RECORDS FOR THIS TASK Start Marker

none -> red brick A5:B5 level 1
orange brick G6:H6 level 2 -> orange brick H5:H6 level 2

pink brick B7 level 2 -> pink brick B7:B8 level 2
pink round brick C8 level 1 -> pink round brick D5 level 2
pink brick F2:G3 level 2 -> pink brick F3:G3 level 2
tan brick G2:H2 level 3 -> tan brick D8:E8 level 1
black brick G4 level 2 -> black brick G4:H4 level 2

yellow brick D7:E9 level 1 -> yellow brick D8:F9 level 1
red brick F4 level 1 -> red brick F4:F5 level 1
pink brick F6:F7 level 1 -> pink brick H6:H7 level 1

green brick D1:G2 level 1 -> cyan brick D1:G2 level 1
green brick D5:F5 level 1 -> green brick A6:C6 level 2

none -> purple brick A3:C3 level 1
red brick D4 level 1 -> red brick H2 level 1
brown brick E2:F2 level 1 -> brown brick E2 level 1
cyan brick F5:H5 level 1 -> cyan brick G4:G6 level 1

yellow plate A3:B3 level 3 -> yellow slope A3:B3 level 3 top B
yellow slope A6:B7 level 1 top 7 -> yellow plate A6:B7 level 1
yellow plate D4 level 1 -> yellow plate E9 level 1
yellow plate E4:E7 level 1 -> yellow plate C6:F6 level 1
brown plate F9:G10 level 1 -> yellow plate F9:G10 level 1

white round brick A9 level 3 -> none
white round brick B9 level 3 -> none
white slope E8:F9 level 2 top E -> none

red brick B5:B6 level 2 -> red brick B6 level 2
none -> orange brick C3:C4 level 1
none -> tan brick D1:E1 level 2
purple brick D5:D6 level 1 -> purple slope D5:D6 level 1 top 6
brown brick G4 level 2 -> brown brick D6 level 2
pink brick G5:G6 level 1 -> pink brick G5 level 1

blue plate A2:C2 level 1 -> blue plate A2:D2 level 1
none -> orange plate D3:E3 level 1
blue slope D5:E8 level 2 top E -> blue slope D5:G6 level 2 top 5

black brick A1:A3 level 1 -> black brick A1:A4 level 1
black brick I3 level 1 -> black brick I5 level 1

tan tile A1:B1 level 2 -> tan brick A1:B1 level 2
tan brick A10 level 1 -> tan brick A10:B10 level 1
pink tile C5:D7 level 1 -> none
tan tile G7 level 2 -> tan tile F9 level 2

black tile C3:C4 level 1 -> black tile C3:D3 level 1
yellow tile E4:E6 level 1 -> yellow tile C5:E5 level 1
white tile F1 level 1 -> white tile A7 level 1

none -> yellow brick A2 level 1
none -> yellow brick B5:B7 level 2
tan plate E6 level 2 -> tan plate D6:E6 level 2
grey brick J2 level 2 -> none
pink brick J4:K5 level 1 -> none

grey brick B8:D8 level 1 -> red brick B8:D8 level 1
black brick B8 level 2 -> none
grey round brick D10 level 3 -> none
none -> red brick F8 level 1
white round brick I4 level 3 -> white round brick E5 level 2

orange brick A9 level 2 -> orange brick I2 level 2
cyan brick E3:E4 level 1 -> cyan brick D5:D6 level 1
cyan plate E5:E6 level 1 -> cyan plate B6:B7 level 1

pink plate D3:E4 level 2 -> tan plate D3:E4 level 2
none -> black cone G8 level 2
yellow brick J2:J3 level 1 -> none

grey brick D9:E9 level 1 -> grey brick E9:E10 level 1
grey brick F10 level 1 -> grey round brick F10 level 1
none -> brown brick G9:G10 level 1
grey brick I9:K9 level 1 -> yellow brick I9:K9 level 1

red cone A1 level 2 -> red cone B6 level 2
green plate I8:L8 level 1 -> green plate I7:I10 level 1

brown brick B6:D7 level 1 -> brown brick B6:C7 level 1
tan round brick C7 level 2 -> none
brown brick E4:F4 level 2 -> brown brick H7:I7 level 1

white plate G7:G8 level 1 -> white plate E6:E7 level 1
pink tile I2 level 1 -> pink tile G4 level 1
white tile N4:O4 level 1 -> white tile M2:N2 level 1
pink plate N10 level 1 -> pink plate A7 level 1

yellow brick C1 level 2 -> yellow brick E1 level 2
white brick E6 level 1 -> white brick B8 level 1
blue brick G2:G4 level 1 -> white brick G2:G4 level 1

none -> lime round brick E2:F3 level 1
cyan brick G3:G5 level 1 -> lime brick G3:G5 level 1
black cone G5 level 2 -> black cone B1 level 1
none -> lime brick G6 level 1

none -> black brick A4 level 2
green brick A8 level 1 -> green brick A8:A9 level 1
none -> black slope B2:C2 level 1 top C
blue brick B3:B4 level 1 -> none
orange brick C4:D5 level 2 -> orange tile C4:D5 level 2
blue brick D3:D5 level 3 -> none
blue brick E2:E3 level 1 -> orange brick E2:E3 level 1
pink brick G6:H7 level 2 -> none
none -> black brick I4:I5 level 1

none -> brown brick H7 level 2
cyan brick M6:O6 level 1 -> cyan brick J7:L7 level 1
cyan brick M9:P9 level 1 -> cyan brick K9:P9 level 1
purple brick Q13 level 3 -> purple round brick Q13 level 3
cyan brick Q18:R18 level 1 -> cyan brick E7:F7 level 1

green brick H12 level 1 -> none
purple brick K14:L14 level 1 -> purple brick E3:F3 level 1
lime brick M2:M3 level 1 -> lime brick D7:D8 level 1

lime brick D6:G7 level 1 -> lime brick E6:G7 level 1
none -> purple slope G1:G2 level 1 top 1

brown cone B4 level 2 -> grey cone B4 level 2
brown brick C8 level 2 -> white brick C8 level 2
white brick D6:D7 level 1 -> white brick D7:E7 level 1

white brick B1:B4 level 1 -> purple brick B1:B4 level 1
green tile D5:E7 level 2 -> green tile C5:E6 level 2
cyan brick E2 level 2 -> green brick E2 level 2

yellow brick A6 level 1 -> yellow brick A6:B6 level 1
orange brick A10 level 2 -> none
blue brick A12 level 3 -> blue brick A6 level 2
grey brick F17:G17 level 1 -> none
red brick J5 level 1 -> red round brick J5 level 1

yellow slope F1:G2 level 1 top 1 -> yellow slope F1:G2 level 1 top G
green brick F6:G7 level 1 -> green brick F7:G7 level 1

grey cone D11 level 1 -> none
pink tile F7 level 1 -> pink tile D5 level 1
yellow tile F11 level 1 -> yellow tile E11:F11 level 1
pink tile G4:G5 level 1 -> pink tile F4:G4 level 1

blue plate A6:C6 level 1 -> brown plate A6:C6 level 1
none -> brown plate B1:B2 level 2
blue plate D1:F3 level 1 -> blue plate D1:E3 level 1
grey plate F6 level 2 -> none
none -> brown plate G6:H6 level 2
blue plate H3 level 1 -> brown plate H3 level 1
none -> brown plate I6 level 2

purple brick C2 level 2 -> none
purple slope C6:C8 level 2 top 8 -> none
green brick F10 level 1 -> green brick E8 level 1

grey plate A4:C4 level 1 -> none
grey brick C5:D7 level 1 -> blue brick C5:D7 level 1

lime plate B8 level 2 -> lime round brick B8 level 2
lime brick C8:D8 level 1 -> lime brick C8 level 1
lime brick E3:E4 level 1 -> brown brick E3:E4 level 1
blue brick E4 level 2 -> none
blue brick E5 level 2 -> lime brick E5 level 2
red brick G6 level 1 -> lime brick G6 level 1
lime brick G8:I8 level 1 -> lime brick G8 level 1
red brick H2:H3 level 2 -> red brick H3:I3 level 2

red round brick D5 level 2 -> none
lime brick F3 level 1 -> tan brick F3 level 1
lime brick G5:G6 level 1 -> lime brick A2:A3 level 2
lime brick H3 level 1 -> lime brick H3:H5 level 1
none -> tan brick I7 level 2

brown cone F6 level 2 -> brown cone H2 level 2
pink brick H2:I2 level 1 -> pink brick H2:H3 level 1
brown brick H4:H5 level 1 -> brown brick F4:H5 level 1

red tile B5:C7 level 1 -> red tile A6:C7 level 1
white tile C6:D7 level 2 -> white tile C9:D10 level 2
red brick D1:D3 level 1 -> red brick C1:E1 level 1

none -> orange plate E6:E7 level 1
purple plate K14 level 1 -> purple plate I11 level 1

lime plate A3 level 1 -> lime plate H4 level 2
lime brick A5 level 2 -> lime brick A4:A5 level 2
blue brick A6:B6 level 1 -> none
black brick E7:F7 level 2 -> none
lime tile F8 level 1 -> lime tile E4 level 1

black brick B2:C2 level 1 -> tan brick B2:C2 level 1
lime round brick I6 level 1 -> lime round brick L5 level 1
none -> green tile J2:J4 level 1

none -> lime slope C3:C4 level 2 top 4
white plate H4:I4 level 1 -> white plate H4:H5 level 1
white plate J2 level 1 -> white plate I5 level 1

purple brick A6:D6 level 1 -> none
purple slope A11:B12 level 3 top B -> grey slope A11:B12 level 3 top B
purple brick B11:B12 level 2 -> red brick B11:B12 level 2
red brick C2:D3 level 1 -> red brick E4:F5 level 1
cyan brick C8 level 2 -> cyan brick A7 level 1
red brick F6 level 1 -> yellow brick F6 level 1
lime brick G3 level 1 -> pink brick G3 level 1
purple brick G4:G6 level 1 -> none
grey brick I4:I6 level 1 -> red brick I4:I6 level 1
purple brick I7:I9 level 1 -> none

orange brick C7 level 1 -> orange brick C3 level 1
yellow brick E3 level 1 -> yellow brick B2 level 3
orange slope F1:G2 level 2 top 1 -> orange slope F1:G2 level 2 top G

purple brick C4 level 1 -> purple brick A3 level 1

RECORDS FOR THIS TASK End Marker

**REQUIRED ACTION**
Out of the material above, output word for word the line with "grey brick B8:D8", the line with "pink plate D3:E4", and all lines between them, with nothing else.

**OUTPUT OF THE EXERCISE**
grey brick B8:D8 level 1 -> red brick B8:D8 level 1
black brick B8 level 2 -> none
grey round brick D10 level 3 -> none
none -> red brick F8 level 1
white round brick I4 level 3 -> white round brick E5 level 2

orange brick A9 level 2 -> orange brick I2 level 2
cyan brick E3:E4 level 1 -> cyan brick D5:D6 level 1
cyan plate E5:E6 level 1 -> cyan plate B6:B7 level 1

pink plate D3:E4 level 2 -> tan plate D3:E4 level 2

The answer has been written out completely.